| GIVEN RECORDS |
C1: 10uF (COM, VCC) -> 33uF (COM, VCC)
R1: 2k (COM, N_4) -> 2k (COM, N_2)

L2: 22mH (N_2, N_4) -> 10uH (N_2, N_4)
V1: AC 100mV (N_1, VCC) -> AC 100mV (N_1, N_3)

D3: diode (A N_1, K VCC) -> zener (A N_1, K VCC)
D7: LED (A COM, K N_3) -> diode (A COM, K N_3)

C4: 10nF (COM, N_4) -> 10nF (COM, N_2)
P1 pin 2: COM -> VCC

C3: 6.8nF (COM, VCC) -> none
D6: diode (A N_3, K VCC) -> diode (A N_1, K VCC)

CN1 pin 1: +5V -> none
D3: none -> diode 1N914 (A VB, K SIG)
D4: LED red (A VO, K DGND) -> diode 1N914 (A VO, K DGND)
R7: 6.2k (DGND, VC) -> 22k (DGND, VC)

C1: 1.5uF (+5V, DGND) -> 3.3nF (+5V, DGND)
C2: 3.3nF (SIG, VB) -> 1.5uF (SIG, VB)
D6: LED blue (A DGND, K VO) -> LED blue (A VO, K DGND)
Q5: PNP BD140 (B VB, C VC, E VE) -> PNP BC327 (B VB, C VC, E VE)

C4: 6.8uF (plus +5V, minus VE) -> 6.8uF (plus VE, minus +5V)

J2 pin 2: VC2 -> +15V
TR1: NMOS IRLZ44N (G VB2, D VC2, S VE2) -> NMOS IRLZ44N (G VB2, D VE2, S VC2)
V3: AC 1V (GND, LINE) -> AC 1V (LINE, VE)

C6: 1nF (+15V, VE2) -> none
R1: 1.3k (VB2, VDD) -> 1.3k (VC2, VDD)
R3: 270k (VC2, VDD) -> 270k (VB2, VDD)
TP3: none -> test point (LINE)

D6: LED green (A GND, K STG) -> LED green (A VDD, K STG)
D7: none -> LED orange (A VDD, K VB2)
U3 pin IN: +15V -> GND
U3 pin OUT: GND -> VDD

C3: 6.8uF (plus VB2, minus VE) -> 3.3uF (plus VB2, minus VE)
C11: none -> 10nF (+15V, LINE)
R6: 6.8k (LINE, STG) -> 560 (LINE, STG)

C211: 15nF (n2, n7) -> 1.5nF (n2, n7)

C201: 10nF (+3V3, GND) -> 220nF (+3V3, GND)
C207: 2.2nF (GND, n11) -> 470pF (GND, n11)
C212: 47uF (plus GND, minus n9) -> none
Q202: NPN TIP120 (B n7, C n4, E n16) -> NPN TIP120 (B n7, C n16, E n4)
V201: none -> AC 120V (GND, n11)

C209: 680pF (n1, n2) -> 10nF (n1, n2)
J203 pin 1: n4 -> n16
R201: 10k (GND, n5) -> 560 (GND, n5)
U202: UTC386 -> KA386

| THE TASK |
The answer is the lines above between the line holding "C3: 6.8nF (COM, VCC) -> none" and the line holding "D6: LED blue", inclusive, each written out exactly, and no others.

| EXPECTED ANSWER |
C3: 6.8nF (COM, VCC) -> none
D6: diode (A N_3, K VCC) -> diode (A N_1, K VCC)

CN1 pin 1: +5V -> none
D3: none -> diode 1N914 (A VB, K SIG)
D4: LED red (A VO, K DGND) -> diode 1N914 (A VO, K DGND)
R7: 6.2k (DGND, VC) -> 22k (DGND, VC)

C1: 1.5uF (+5V, DGND) -> 3.3nF (+5V, DGND)
C2: 3.3nF (SIG, VB) -> 1.5uF (SIG, VB)
D6: LED blue (A DGND, K VO) -> LED blue (A VO, K DGND)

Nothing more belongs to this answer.